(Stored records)
-*-

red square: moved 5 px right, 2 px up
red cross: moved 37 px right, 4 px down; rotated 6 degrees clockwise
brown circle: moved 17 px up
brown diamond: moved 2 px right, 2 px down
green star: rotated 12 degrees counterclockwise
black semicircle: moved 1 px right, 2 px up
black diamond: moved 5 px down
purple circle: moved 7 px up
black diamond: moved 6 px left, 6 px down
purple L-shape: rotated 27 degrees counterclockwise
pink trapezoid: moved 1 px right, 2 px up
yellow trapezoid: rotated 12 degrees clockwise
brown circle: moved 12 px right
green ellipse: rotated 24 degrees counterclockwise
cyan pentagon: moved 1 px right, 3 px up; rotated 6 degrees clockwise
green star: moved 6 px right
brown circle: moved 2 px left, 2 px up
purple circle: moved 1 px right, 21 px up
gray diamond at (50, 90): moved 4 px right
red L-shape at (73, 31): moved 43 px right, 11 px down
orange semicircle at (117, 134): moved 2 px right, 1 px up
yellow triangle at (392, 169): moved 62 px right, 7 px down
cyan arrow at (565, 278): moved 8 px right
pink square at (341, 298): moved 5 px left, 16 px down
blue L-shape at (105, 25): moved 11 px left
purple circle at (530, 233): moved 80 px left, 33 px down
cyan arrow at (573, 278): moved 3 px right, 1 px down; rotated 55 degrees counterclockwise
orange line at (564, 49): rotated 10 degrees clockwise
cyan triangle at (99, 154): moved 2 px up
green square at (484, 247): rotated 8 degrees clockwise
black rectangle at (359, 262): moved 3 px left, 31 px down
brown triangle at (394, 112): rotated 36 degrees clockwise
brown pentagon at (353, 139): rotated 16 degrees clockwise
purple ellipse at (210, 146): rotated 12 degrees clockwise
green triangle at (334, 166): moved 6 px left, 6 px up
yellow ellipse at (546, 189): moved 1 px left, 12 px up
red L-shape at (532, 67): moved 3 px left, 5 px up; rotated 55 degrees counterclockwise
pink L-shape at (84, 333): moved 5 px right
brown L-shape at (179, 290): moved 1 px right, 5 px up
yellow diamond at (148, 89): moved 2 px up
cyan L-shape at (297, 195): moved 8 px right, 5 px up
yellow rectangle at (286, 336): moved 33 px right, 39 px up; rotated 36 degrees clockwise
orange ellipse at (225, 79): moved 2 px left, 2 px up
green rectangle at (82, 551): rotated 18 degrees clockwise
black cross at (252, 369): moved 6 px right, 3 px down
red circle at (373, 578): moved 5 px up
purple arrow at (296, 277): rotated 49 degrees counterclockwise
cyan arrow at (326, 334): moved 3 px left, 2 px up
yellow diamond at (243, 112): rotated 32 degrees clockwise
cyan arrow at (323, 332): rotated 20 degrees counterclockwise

-*-

• EXERCISE: Render all the records above as a numbered list, and leave out any blank lines.

• WRITTEN RESPONSE:
1. red square: moved 5 px right, 2 px up
2. red cross: moved 37 px right, 4 px down; rotated 6 degrees clockwise
3. brown circle: moved 17 px up
4. brown diamond: moved 2 px right, 2 px down
5. green star: rotated 12 degrees counterclockwise
6. black semicircle: moved 1 px right, 2 px up
7. black diamond: moved 5 px down
8. purple circle: moved 7 px up
9. black diamond: moved 6 px left, 6 px down
10. purple L-shape: rotated 27 degrees counterclockwise
11. pink trapezoid: moved 1 px right, 2 px up
12. yellow trapezoid: rotated 12 degrees clockwise
13. brown circle: moved 12 px right
14. green ellipse: rotated 24 degrees counterclockwise
15. cyan pentagon: moved 1 px right, 3 px up; rotated 6 degrees clockwise
16. green star: moved 6 px right
17. brown circle: moved 2 px left, 2 px up
18. purple circle: moved 1 px right, 21 px up
19. gray diamond at (50, 90): moved 4 px right
20. red L-shape at (73, 31): moved 43 px right, 11 px down
21. orange semicircle at (117, 134): moved 2 px right, 1 px up
22. yellow triangle at (392, 169): moved 62 px right, 7 px down
23. cyan arrow at (565, 278): moved 8 px right
24. pink square at (341, 298): moved 5 px left, 16 px down
25. blue L-shape at (105, 25): moved 11 px left
26. purple circle at (530, 233): moved 80 px left, 33 px down
27. cyan arrow at (573, 278): moved 3 px right, 1 px down; rotated 55 degrees counterclockwise
28. orange line at (564, 49): rotated 10 degrees clockwise
29. cyan triangle at (99, 154): moved 2 px up
30. green square at (484, 247): rotated 8 degrees clockwise
31. black rectangle at (359, 262): moved 3 px left, 31 px down
32. brown triangle at (394, 112): rotated 36 degrees clockwise
33. brown pentagon at (353, 139): rotated 16 degrees clockwise
34. purple ellipse at (210, 146): rotated 12 degrees clockwise
35. green triangle at (334, 166): moved 6 px left, 6 px up
36. yellow ellipse at (546, 189): moved 1 px left, 12 px up
37. red L-shape at (532, 67): moved 3 px left, 5 px up; rotated 55 degrees counterclockwise
38. pink L-shape at (84, 333): moved 5 px right
39. brown L-shape at (179, 290): moved 1 px right, 5 px up
40. yellow diamond at (148, 89): moved 2 px up
41. cyan L-shape at (297, 195): moved 8 px right, 5 px up
42. yellow rectangle at (286, 336): moved 33 px right, 39 px up; rotated 36 degrees clockwise
43. orange ellipse at (225, 79): moved 2 px left, 2 px up
44. green rectangle at (82, 551): rotated 18 degrees clockwise
45. black cross at (252, 369): moved 6 px right, 3 px down
46. red circle at (373, 578): moved 5 px up
47. purple arrow at (296, 277): rotated 49 degrees counterclockwise
48. cyan arrow at (326, 334): moved 3 px left, 2 px up
49. yellow diamond at (243, 112): rotated 32 degrees clockwise
50. cyan arrow at (323, 332): rotated 20 degrees counterclockwise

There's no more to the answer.